Wherever a picture appears in the data below, omit it, and restate everything else word for word.

Information shown:
────

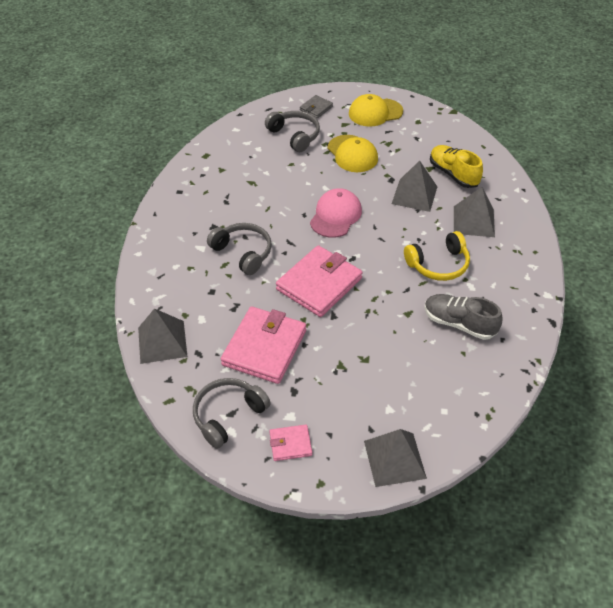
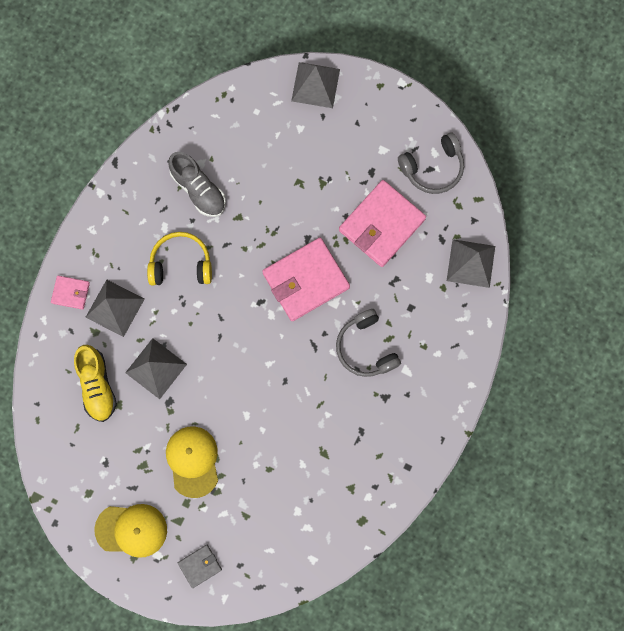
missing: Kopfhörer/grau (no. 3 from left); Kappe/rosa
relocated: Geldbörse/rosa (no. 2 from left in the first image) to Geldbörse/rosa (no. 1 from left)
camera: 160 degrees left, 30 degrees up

────

Output of the task:
missing: Kopfhörer/grau (no. 3 from left); Kappe/rosa
relocated: Geldbörse/rosa (no. 2 from left in the first image) to Geldbörse/rosa (no. 1 from left)
camera: 160 degrees left, 30 degrees up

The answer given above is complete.